━━━ RECORDS PROVIDED

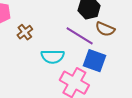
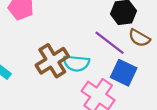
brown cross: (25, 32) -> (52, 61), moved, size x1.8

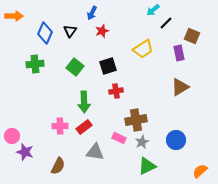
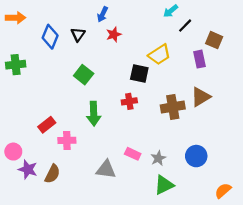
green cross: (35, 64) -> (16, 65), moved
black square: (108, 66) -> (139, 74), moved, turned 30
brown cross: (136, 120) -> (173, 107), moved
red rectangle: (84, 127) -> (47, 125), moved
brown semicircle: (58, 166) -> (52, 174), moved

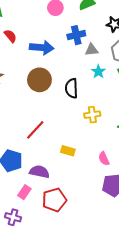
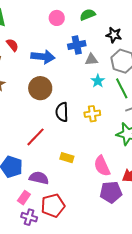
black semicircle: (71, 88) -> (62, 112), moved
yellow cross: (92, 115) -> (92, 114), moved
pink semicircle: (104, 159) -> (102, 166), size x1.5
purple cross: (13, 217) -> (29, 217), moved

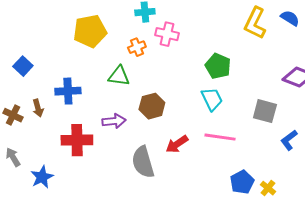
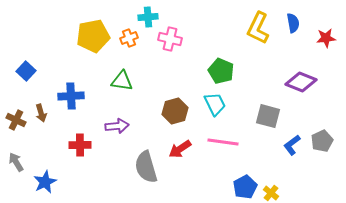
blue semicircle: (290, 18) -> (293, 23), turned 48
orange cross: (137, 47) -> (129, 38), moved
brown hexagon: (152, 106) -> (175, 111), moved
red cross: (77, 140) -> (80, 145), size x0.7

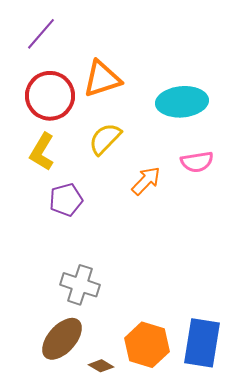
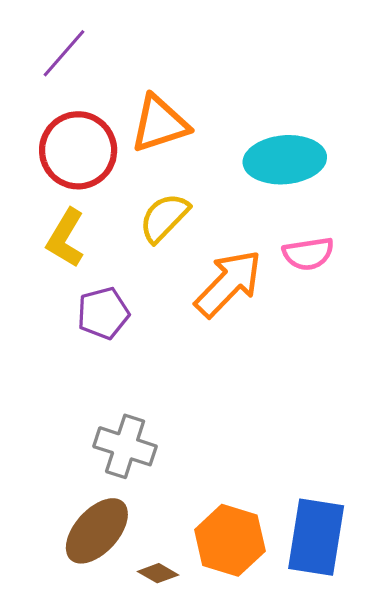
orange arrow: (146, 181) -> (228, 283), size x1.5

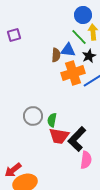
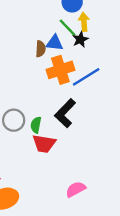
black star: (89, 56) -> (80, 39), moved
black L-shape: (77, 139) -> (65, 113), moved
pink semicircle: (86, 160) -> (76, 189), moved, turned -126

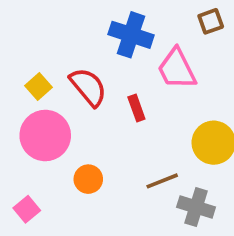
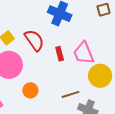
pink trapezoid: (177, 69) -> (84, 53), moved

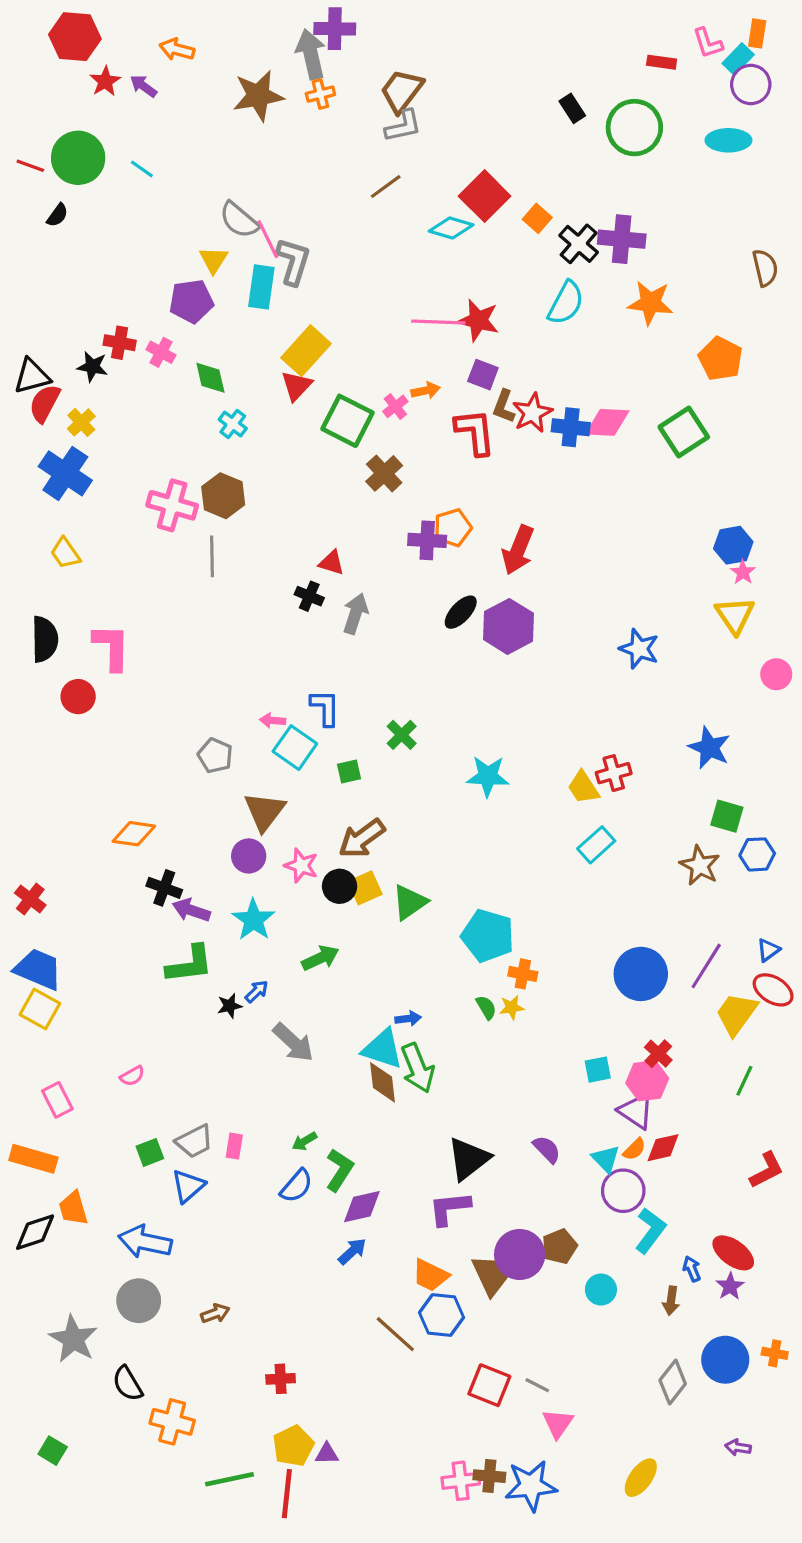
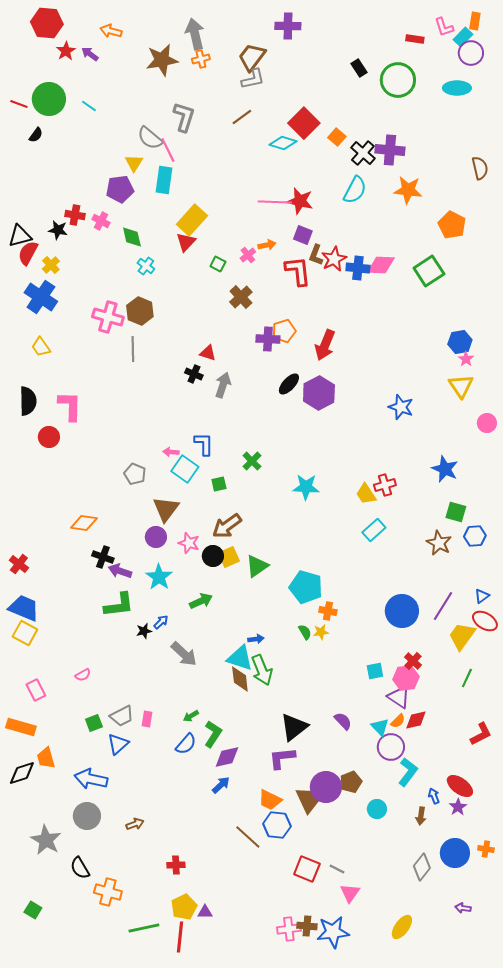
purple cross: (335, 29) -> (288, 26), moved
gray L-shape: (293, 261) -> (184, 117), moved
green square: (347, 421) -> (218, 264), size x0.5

━━━━━━

#### [GOAL OF THE EXERCISE]
Return a copy of each line in the entries that carries the string "cross".

#### [EXERCISE SOLUTION]
brown cross: (25, 32) -> (52, 61), moved, size x1.8
green cross: (35, 64) -> (16, 65), moved
brown cross: (136, 120) -> (173, 107), moved
yellow cross: (92, 115) -> (92, 114), moved
purple cross: (13, 217) -> (29, 217), moved
orange cross: (137, 47) -> (129, 38), moved
red cross: (77, 140) -> (80, 145), size x0.7
purple cross: (335, 29) -> (288, 26), moved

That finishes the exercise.